*Task item*.
With images removed, transcribe each record exactly as it appears.

*Dataset excerpts*.
##########

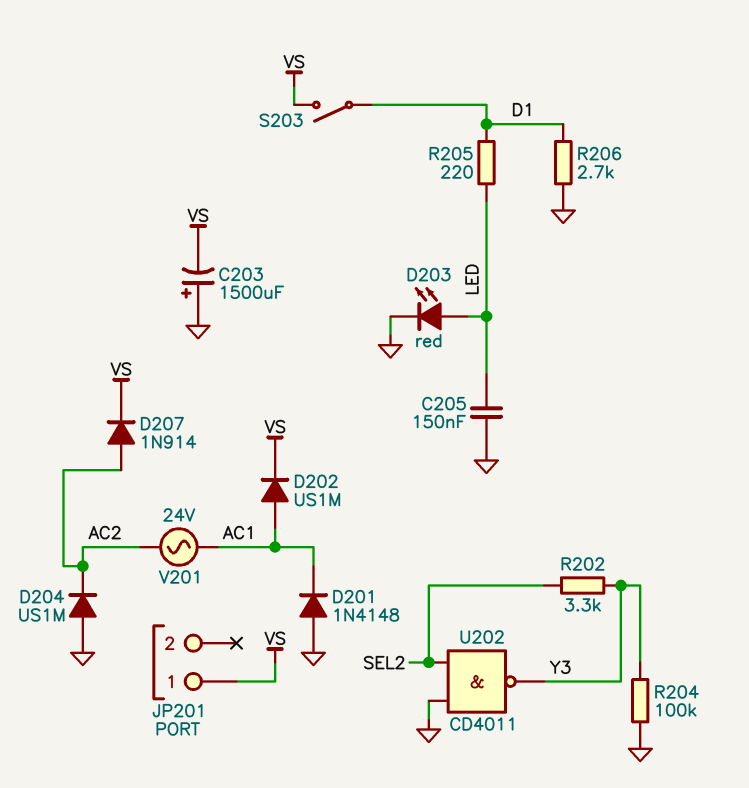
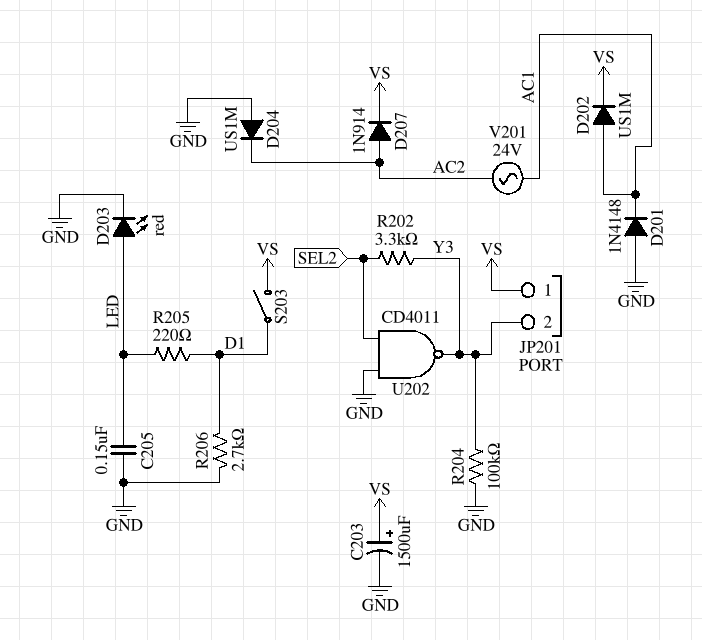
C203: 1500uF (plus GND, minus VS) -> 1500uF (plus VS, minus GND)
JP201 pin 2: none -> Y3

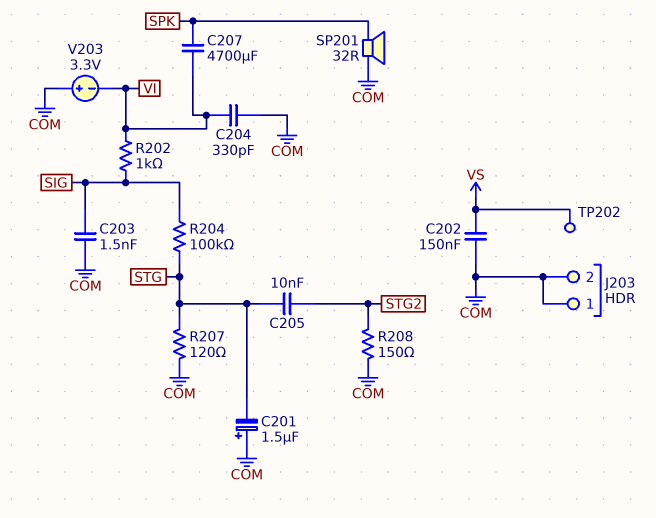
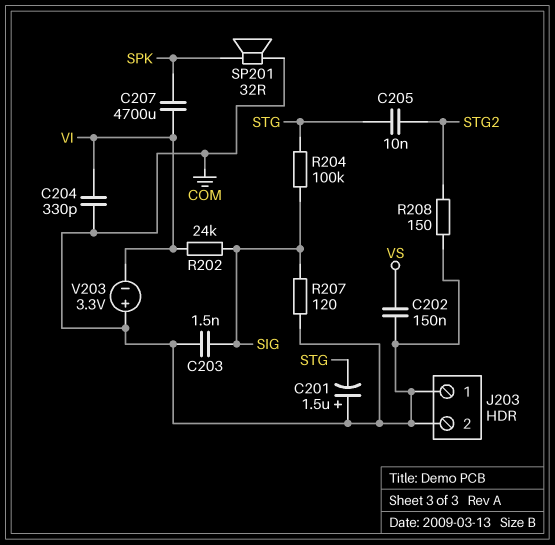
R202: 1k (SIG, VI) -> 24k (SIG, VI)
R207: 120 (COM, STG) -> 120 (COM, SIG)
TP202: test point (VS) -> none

##########

*Task answer*.
C203: 1500uF (plus GND, minus VS) -> 1500uF (plus VS, minus GND)
JP201 pin 2: none -> Y3

R202: 1k (SIG, VI) -> 24k (SIG, VI)
R207: 120 (COM, STG) -> 120 (COM, SIG)
TP202: test point (VS) -> none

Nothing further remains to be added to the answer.